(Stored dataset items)
--- START ---
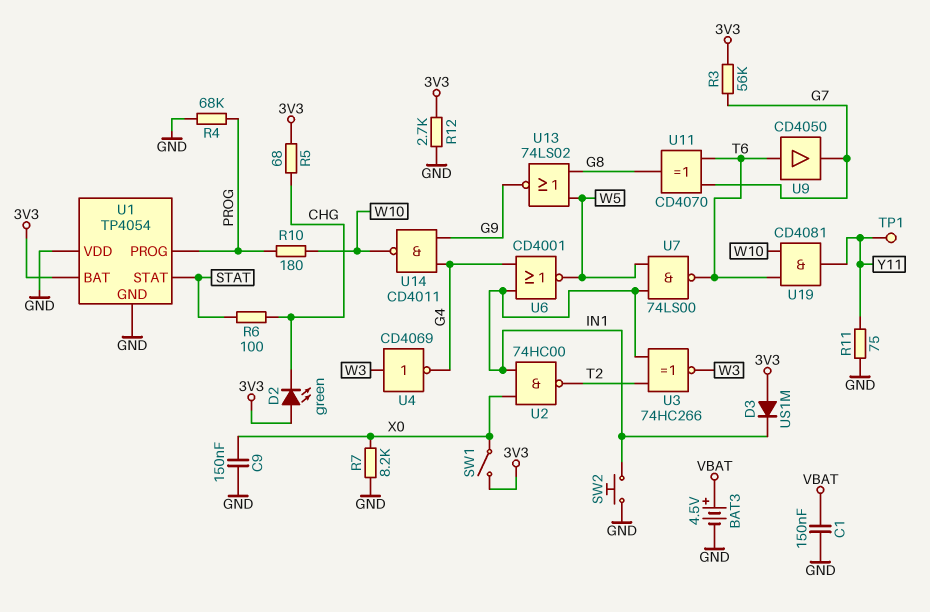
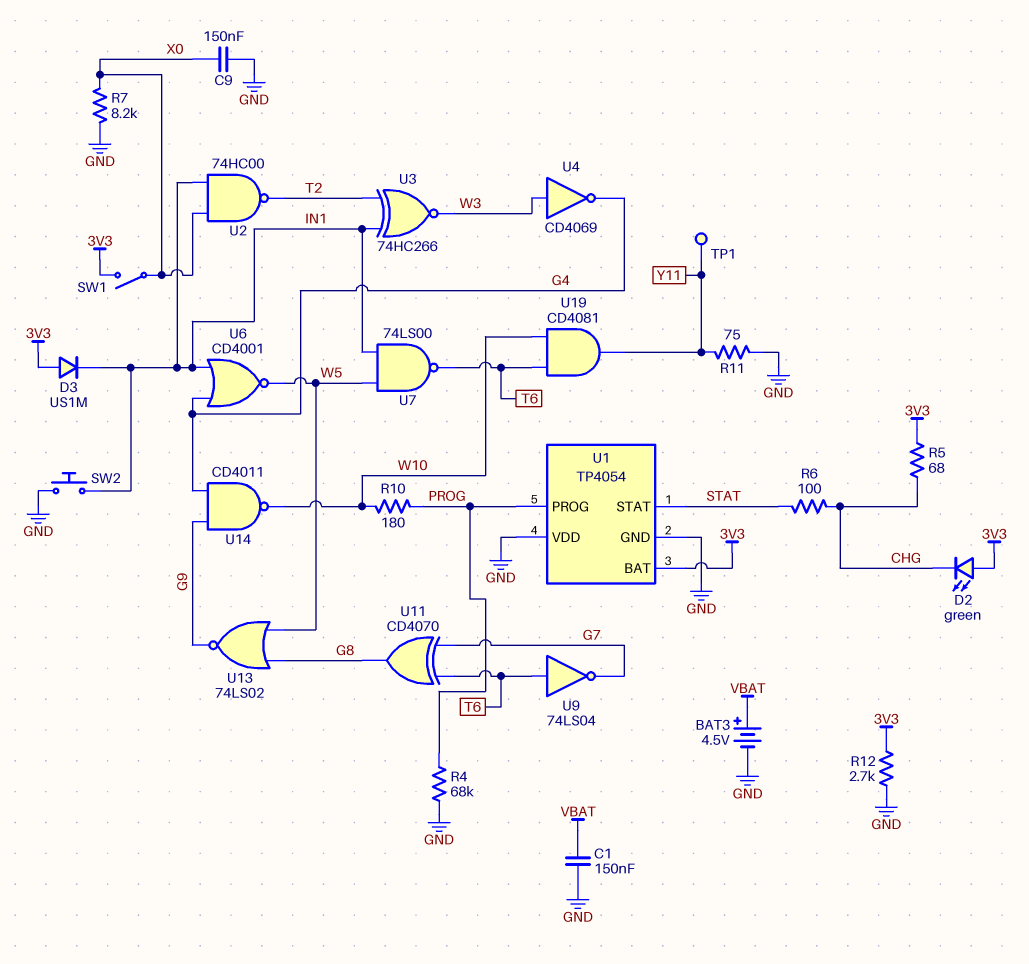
R3: 56k (3V3, G7) -> none
U9: buffer CD4050 (in T6, out G7) -> NOT 74LS04 (in T6, out G7)

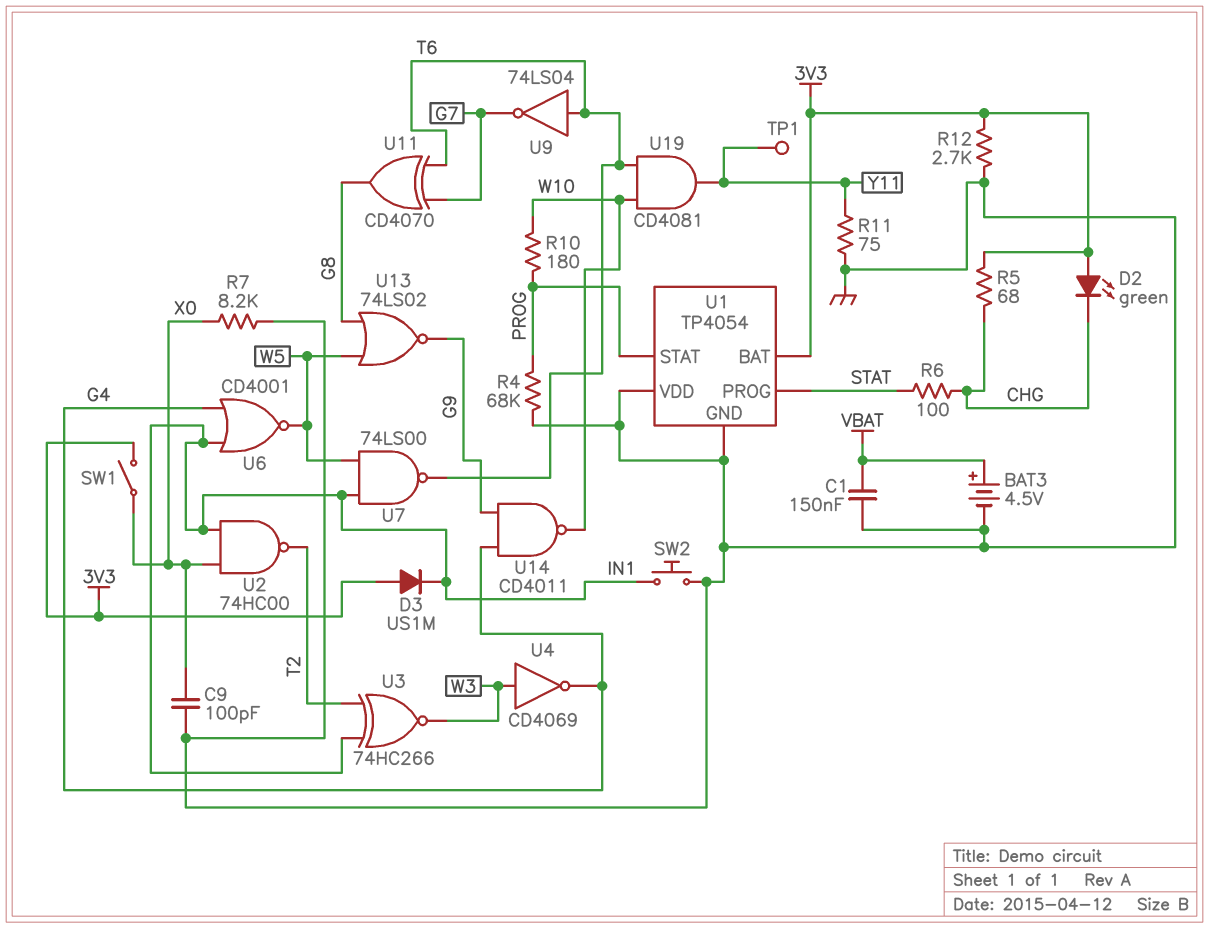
C9: 150nF (GND, X0) -> 100pF (GND, X0)
U1 pin PROG: PROG -> STAT
U1 pin STAT: STAT -> PROG

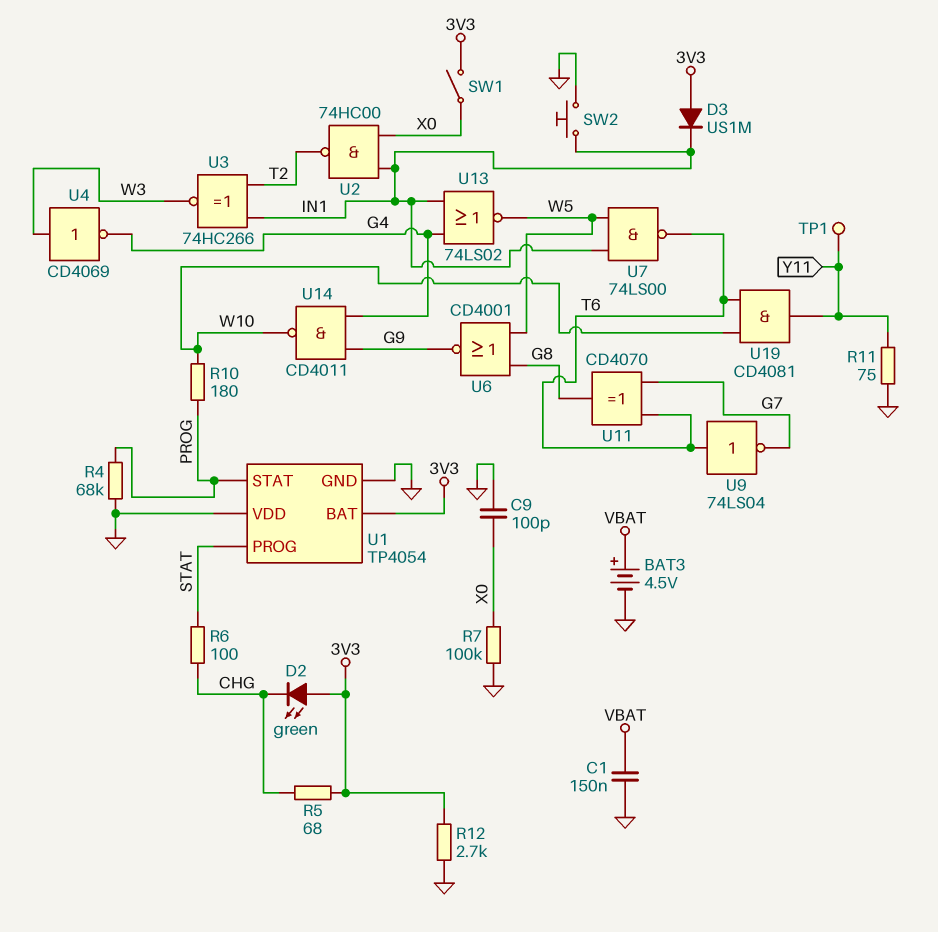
R7: 8.2k (GND, X0) -> 100k (GND, X0)
U6: NOR CD4001 (in G4, in IN1, out W5) -> NOR CD4001 (in G8, in W5, out G9)
U13: NOR 74LS02 (in G8, in W5, out G9) -> NOR 74LS02 (in G4, in IN1, out W5)

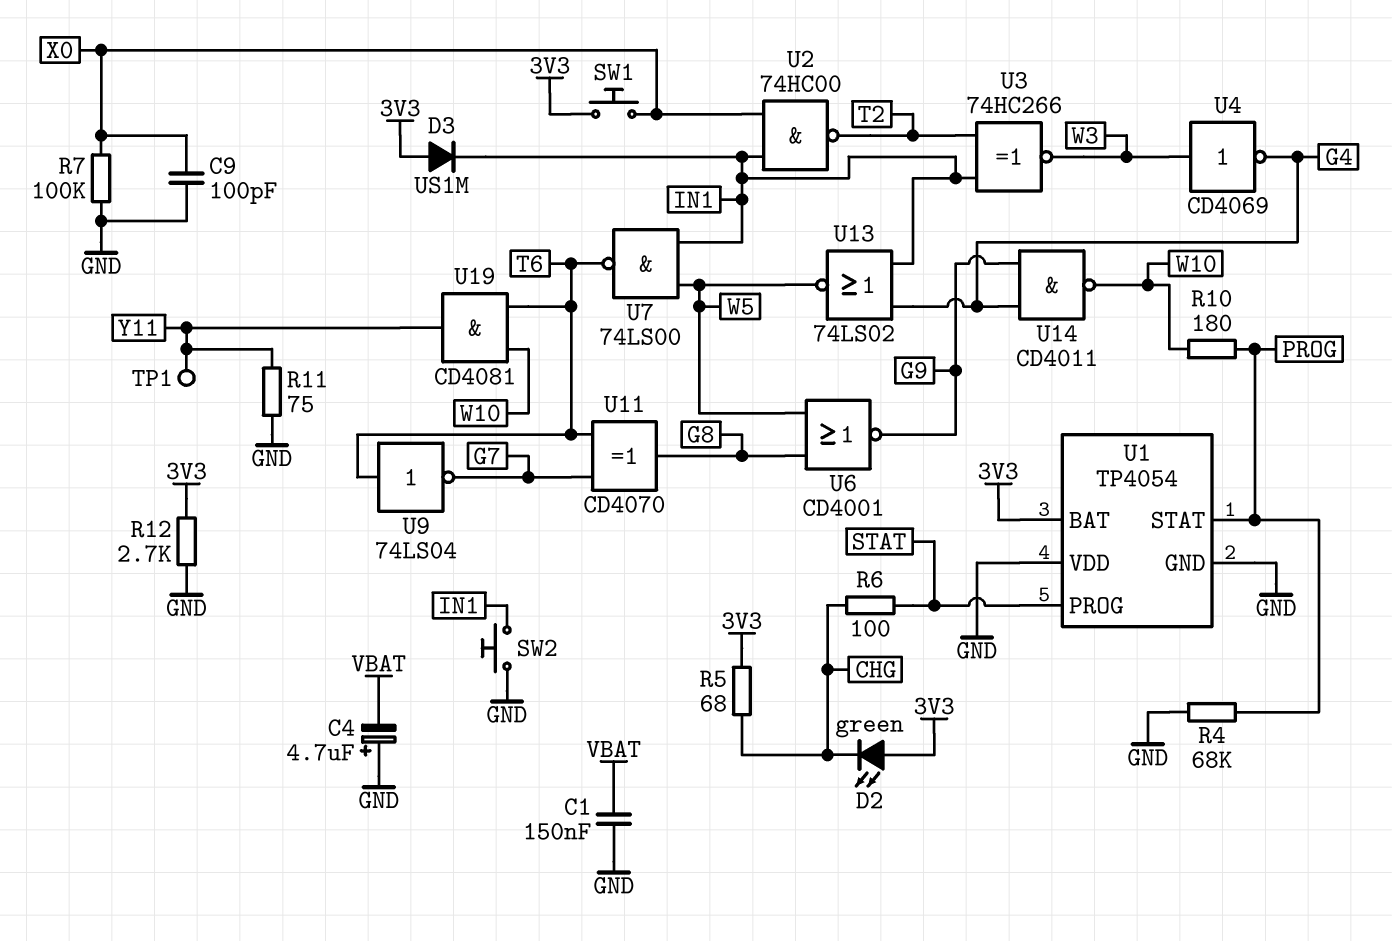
BAT3: 4.5V (plus VBAT, minus GND) -> none
C4: none -> 4.7uF (plus GND, minus VBAT)
SW1: switch (3V3, X0) -> button (3V3, X0)

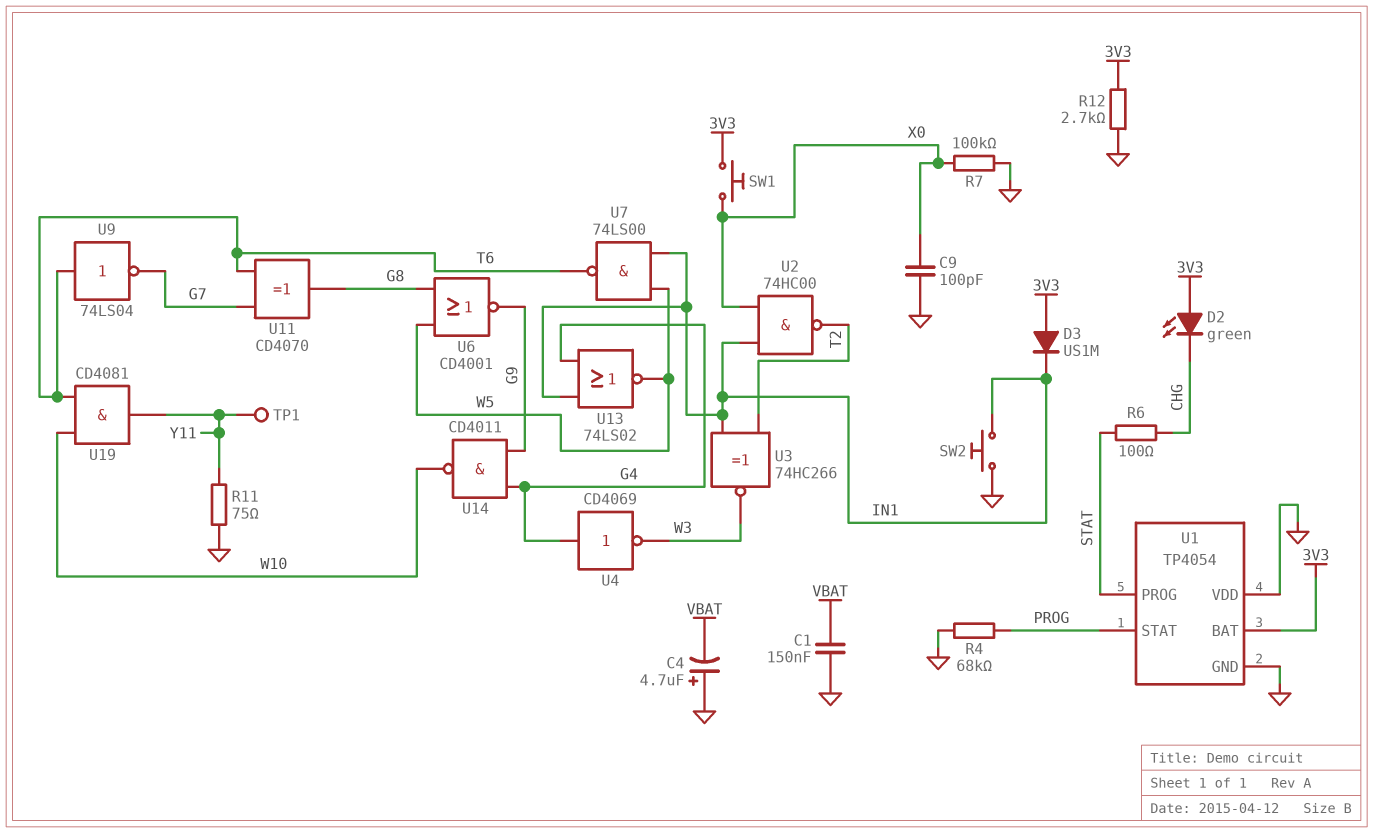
R5: 68 (3V3, CHG) -> none
R10: 180 (PROG, W10) -> none
U4: NOT CD4069 (in W3, out G4) -> NOT CD4069 (in G4, out W3)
--- END ---
__PROBLEM REQUIREMENTS__:
With all pictures removed, reproduce the lines from the top of the entries above through the line containing "C4: none -> 4.7uF (plus GND, minus VBAT)", exactly as written.

__COMPLETED TASK__:
R3: 56k (3V3, G7) -> none
U9: buffer CD4050 (in T6, out G7) -> NOT 74LS04 (in T6, out G7)

C9: 150nF (GND, X0) -> 100pF (GND, X0)
U1 pin PROG: PROG -> STAT
U1 pin STAT: STAT -> PROG

R7: 8.2k (GND, X0) -> 100k (GND, X0)
U6: NOR CD4001 (in G4, in IN1, out W5) -> NOR CD4001 (in G8, in W5, out G9)
U13: NOR 74LS02 (in G8, in W5, out G9) -> NOR 74LS02 (in G4, in IN1, out W5)

BAT3: 4.5V (plus VBAT, minus GND) -> none
C4: none -> 4.7uF (plus GND, minus VBAT)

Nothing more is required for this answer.